Exercise objective: Every entry below must be retyped exactly, and the pictures must be left out.

#### Information shown ####

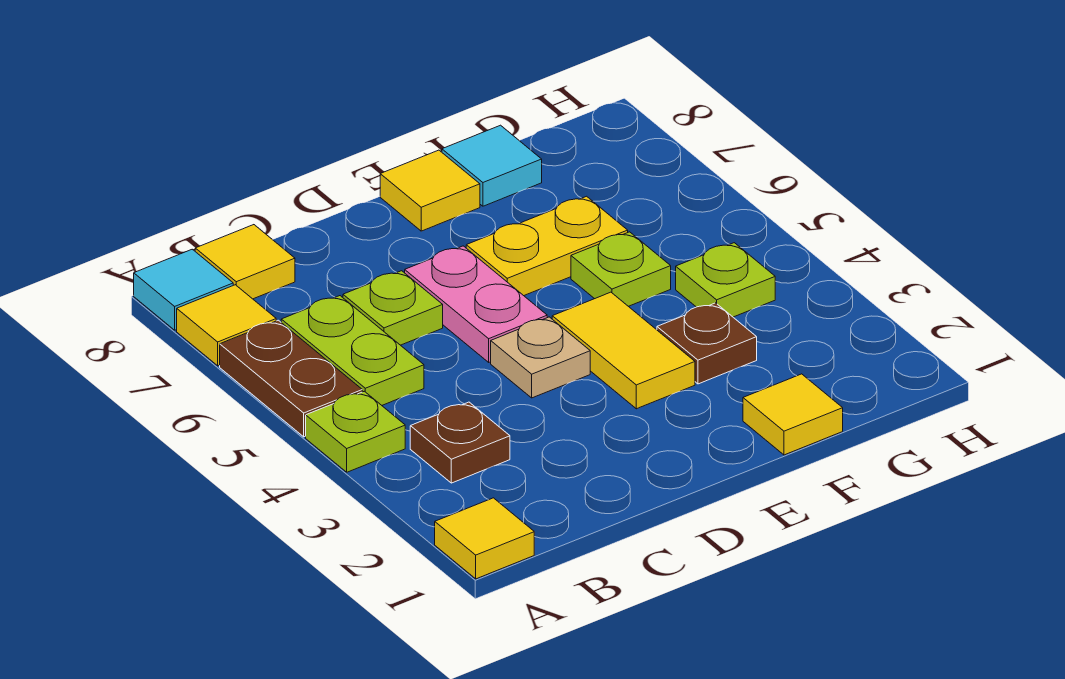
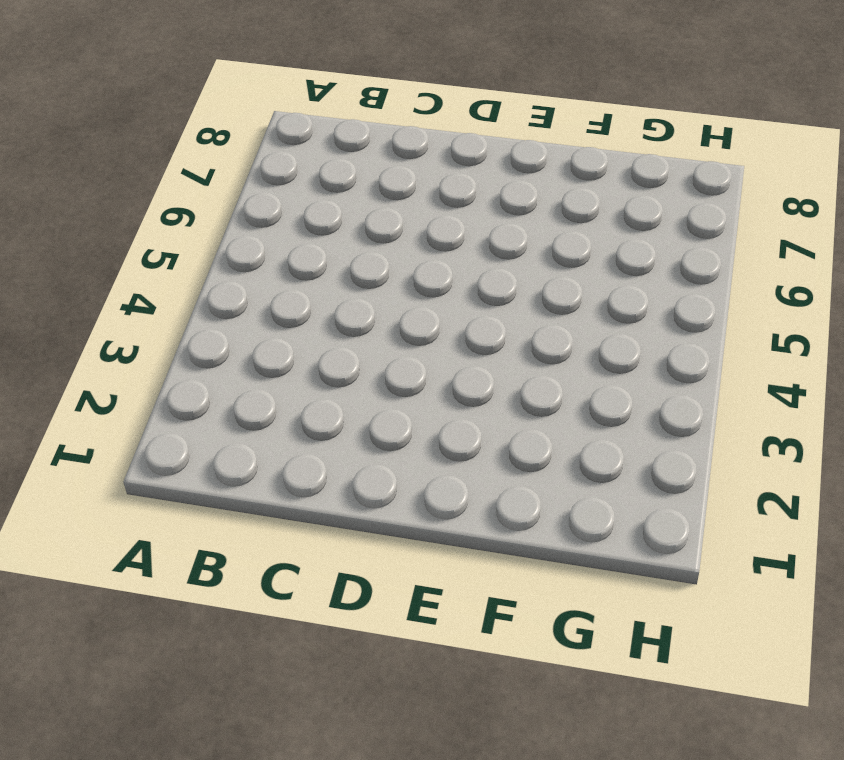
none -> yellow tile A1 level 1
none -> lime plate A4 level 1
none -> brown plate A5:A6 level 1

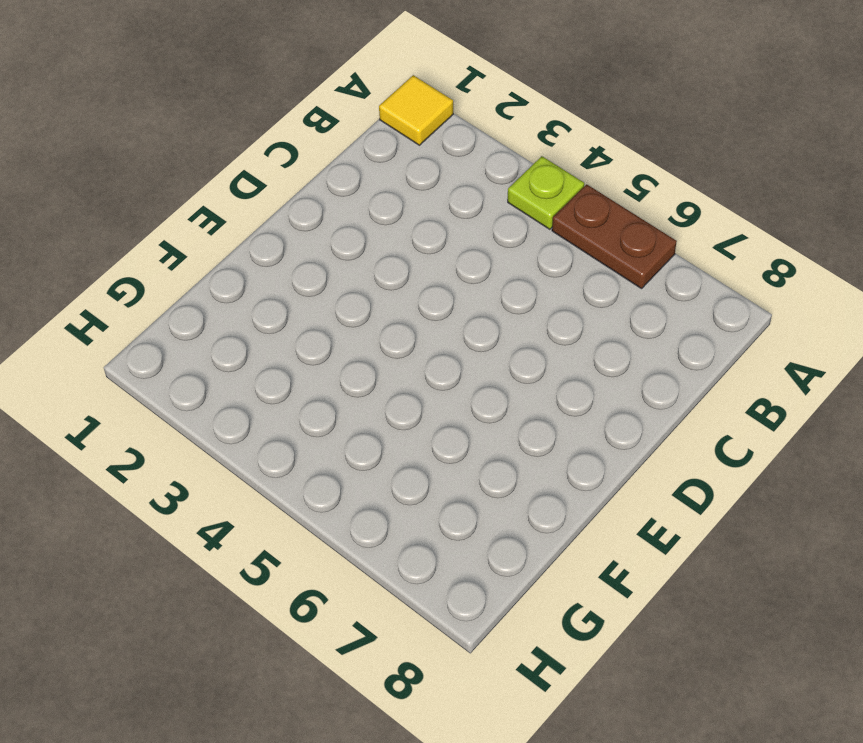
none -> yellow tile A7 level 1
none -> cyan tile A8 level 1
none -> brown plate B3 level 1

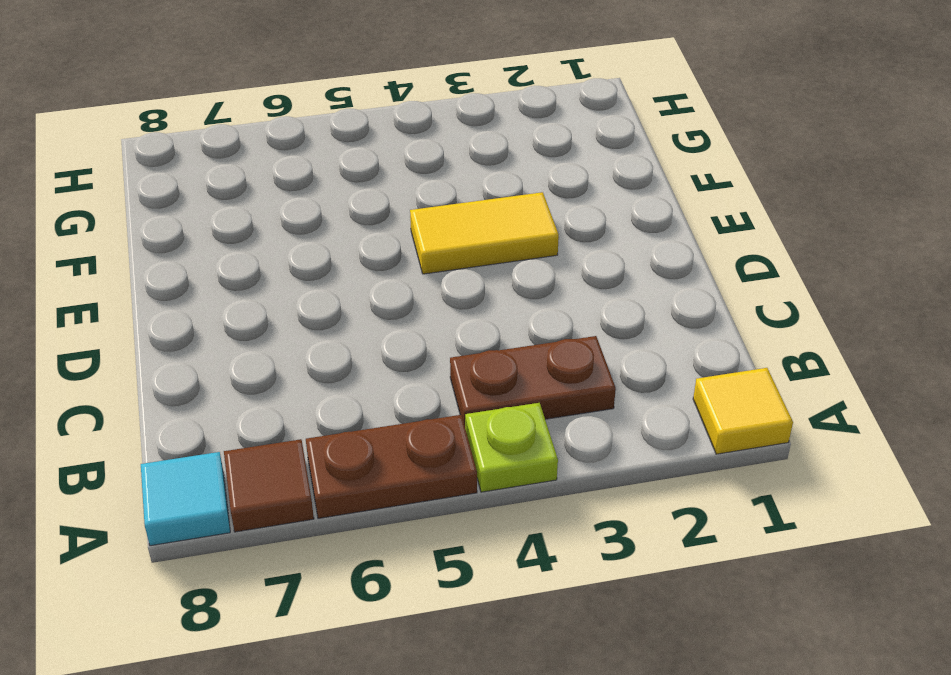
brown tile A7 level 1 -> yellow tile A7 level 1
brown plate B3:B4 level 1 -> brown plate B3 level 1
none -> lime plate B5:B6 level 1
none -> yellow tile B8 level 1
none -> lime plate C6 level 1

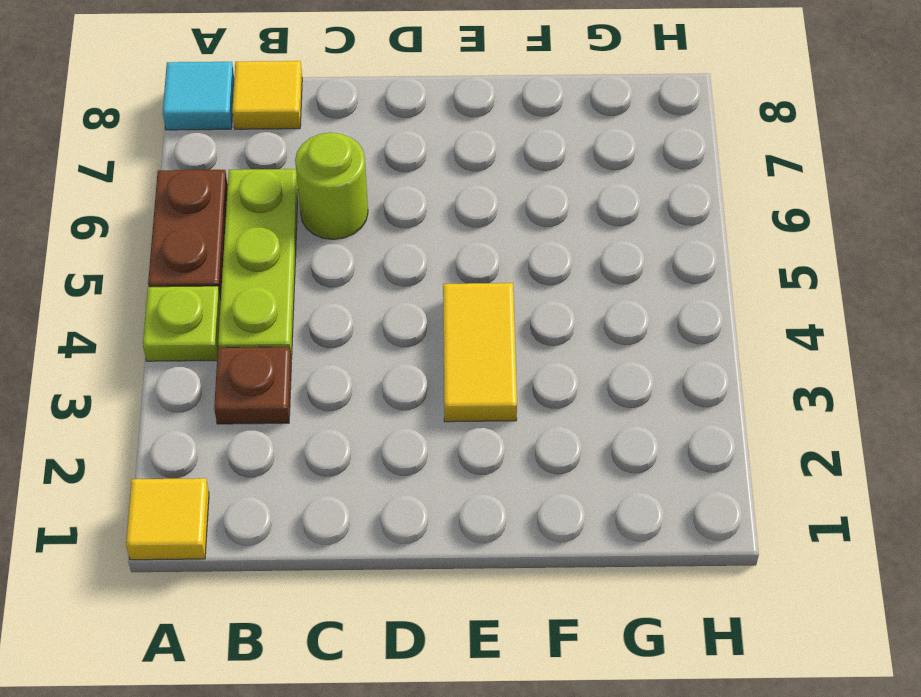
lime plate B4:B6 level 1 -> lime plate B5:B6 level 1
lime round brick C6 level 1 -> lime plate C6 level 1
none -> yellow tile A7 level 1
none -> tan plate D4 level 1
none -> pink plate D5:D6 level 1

####

Exercise output:
none -> yellow tile A1 level 1
none -> lime plate A4 level 1
none -> brown plate A5:A6 level 1

none -> yellow tile A7 level 1
none -> cyan tile A8 level 1
none -> brown plate B3 level 1

brown tile A7 level 1 -> yellow tile A7 level 1
brown plate B3:B4 level 1 -> brown plate B3 level 1
none -> lime plate B5:B6 level 1
none -> yellow tile B8 level 1
none -> lime plate C6 level 1

lime plate B4:B6 level 1 -> lime plate B5:B6 level 1
lime round brick C6 level 1 -> lime plate C6 level 1
none -> yellow tile A7 level 1
none -> tan plate D4 level 1
none -> pink plate D5:D6 level 1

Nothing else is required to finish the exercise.